Each line below must be set down exactly; omit any image you find.

Image comparison data
────────────────

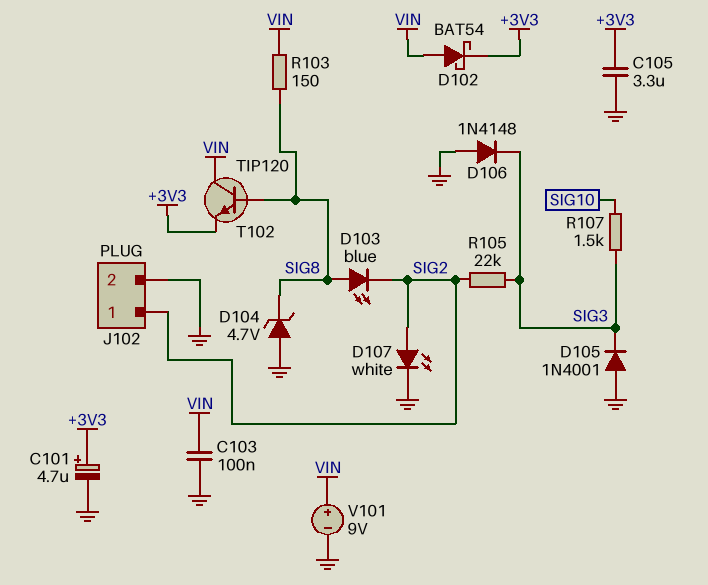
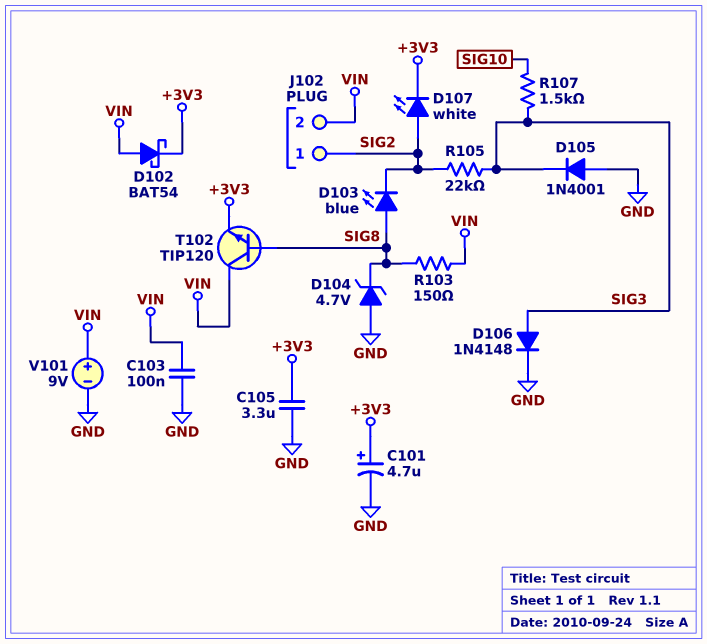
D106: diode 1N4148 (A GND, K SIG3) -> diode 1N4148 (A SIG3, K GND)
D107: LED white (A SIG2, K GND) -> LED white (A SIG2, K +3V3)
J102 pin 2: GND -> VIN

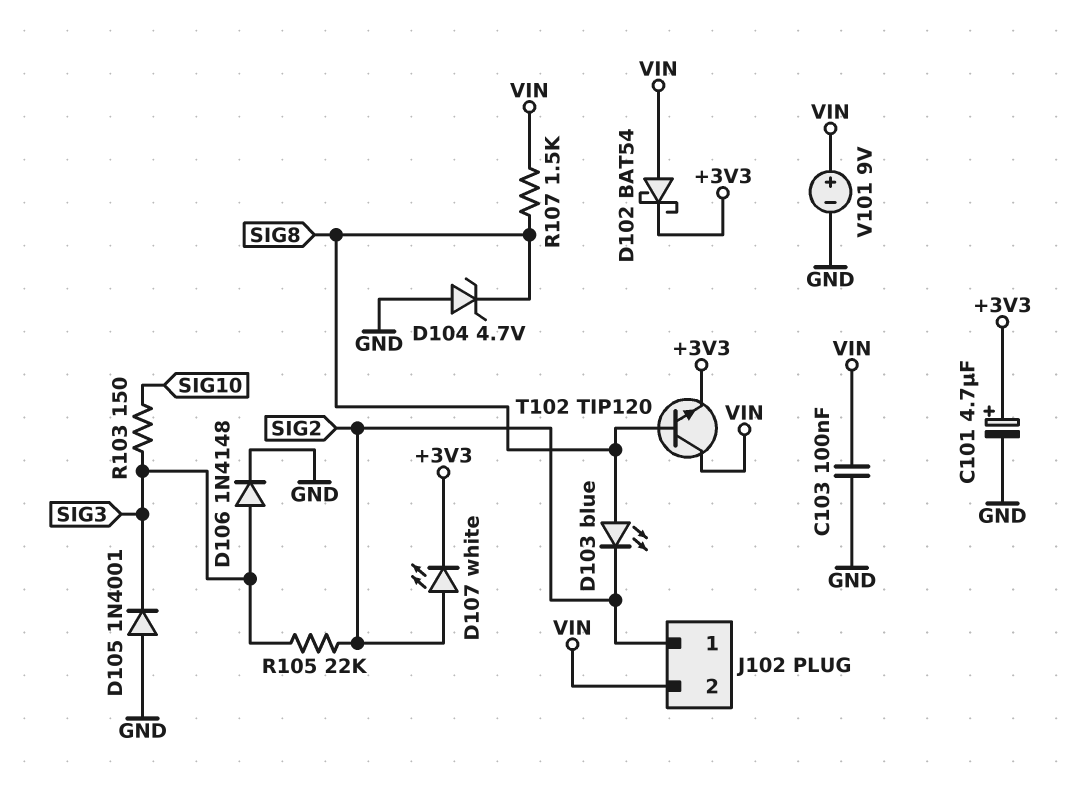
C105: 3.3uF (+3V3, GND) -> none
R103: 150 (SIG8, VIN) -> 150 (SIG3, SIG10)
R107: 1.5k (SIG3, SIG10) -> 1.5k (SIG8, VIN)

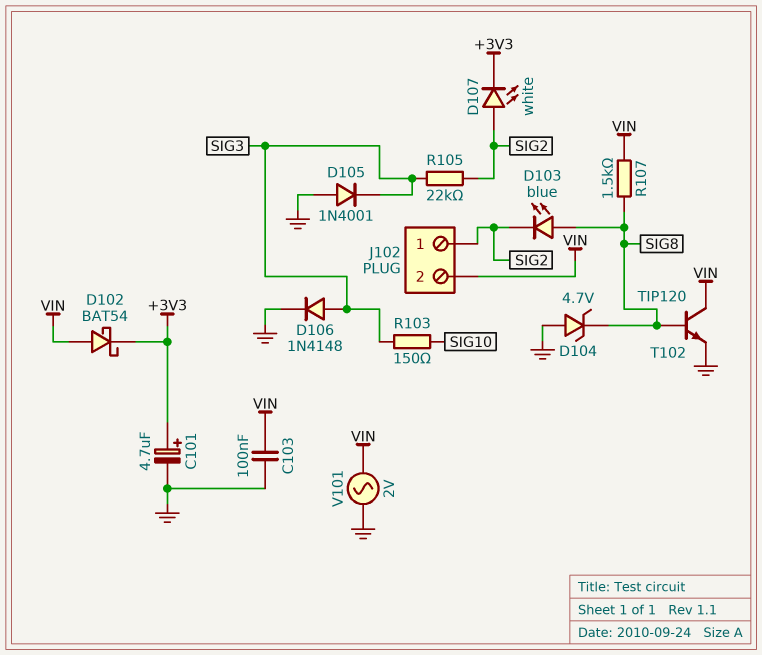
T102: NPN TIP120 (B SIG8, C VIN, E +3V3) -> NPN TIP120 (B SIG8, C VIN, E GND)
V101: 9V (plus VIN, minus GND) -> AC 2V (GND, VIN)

────────────────

Expected output:
D106: diode 1N4148 (A GND, K SIG3) -> diode 1N4148 (A SIG3, K GND)
D107: LED white (A SIG2, K GND) -> LED white (A SIG2, K +3V3)
J102 pin 2: GND -> VIN

C105: 3.3uF (+3V3, GND) -> none
R103: 150 (SIG8, VIN) -> 150 (SIG3, SIG10)
R107: 1.5k (SIG3, SIG10) -> 1.5k (SIG8, VIN)

T102: NPN TIP120 (B SIG8, C VIN, E +3V3) -> NPN TIP120 (B SIG8, C VIN, E GND)
V101: 9V (plus VIN, minus GND) -> AC 2V (GND, VIN)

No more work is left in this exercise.